To do :: Each line below must be set down exactly; omit any image you find.

START Extracted entries

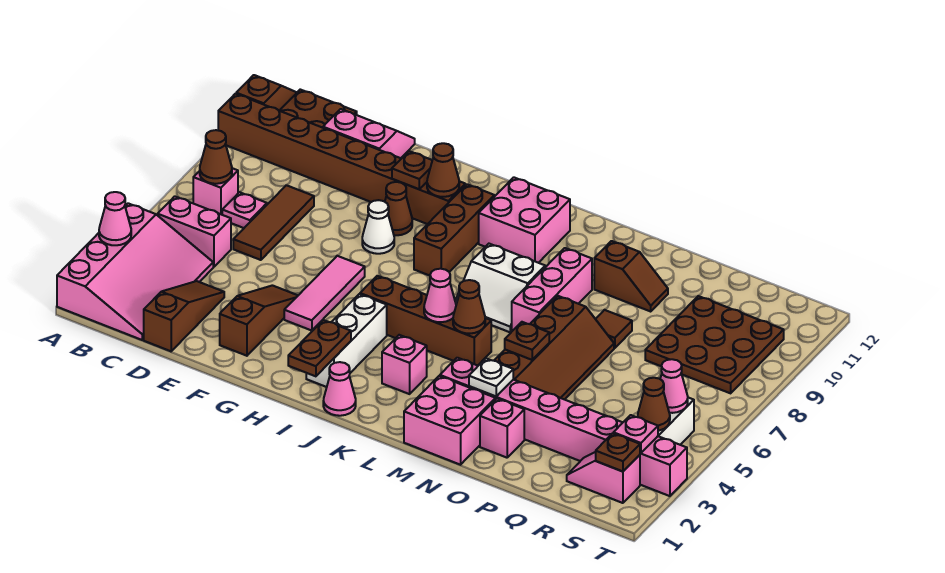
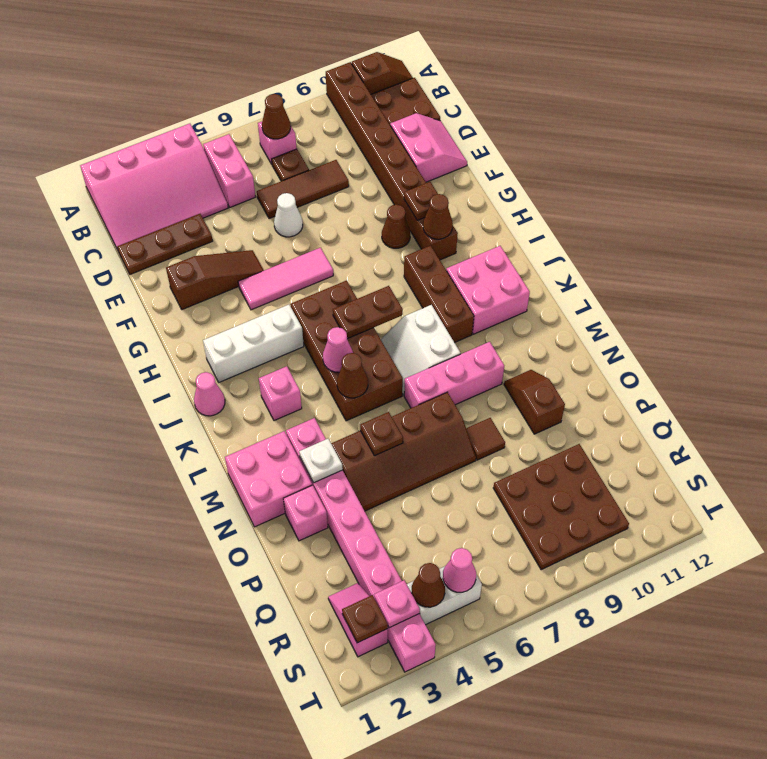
pink 1x1 cone [99,192,131,245] -> none
pink 1x1 plate [222,192,267,228] -> brown 1x1 plate [272,149,309,181]
brown 1x3 slope [144,281,224,351] -> brown 1x3 plate [117,214,213,274]
white 1x1 cone [362,200,394,254] -> white 1x1 cone moved to [274,193,303,237]
brown 1x2 plate [288,320,351,376] -> brown 1x2 plate moved to [333,286,403,339]
brown 1x4 brick [360,276,491,365] -> brown 2x4 brick [291,281,403,421]
brown 1x3 brick [414,184,494,276] -> brown 1x3 brick turned to [404,246,474,342]
brown 1x2 slope [594,241,668,311] -> brown 1x2 slope turned to [504,370,565,434]

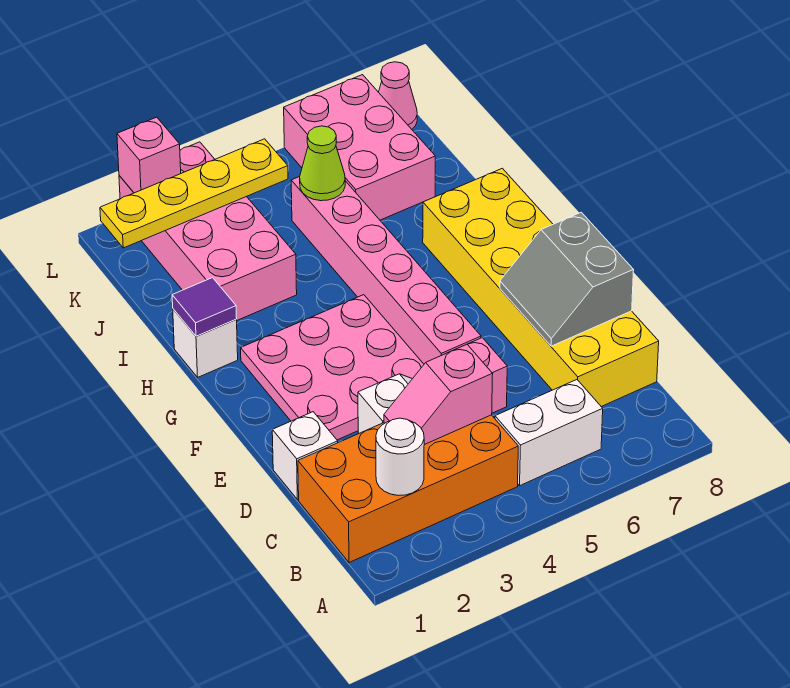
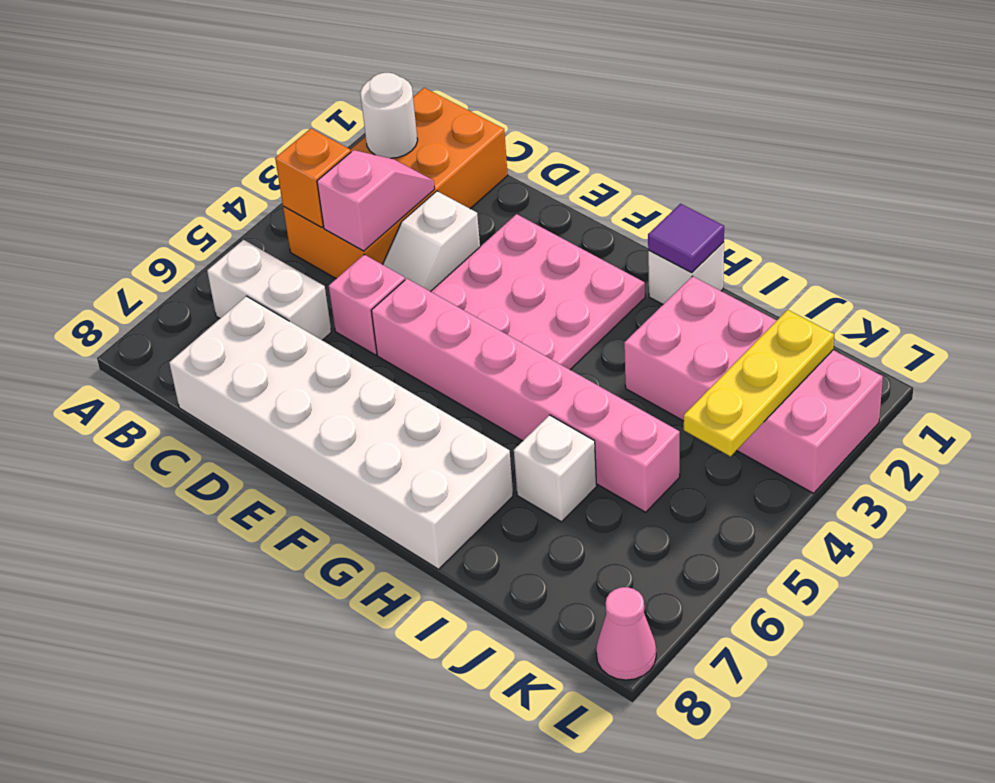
none -> orange 1x1 brick [275,129,351,228]
white 1x2 brick [495,380,603,485] -> white 1x2 brick turned to [207,240,331,340]
yellow 2x6 brick [423,168,659,407] -> white 2x6 brick [169,296,513,569]
white 1x1 brick [272,412,338,500] -> white 1x1 brick moved to [514,415,597,522]
grey 2x2 slope [500,212,634,346] -> none
lime 1x1 cone [300,126,345,201] -> none
pink 2x3 brick [284,75,435,220] -> none
yellow 1x4 plate [100,139,288,248] -> yellow 1x3 plate [684,310,834,456]
pink 1x1 brick [117,117,181,193] -> none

END Extracted entries

Answer section ::
pink 1x1 cone [99,192,131,245] -> none
pink 1x1 plate [222,192,267,228] -> brown 1x1 plate [272,149,309,181]
brown 1x3 slope [144,281,224,351] -> brown 1x3 plate [117,214,213,274]
white 1x1 cone [362,200,394,254] -> white 1x1 cone moved to [274,193,303,237]
brown 1x2 plate [288,320,351,376] -> brown 1x2 plate moved to [333,286,403,339]
brown 1x4 brick [360,276,491,365] -> brown 2x4 brick [291,281,403,421]
brown 1x3 brick [414,184,494,276] -> brown 1x3 brick turned to [404,246,474,342]
brown 1x2 slope [594,241,668,311] -> brown 1x2 slope turned to [504,370,565,434]

none -> orange 1x1 brick [275,129,351,228]
white 1x2 brick [495,380,603,485] -> white 1x2 brick turned to [207,240,331,340]
yellow 2x6 brick [423,168,659,407] -> white 2x6 brick [169,296,513,569]
white 1x1 brick [272,412,338,500] -> white 1x1 brick moved to [514,415,597,522]
grey 2x2 slope [500,212,634,346] -> none
lime 1x1 cone [300,126,345,201] -> none
pink 2x3 brick [284,75,435,220] -> none
yellow 1x4 plate [100,139,288,248] -> yellow 1x3 plate [684,310,834,456]
pink 1x1 brick [117,117,181,193] -> none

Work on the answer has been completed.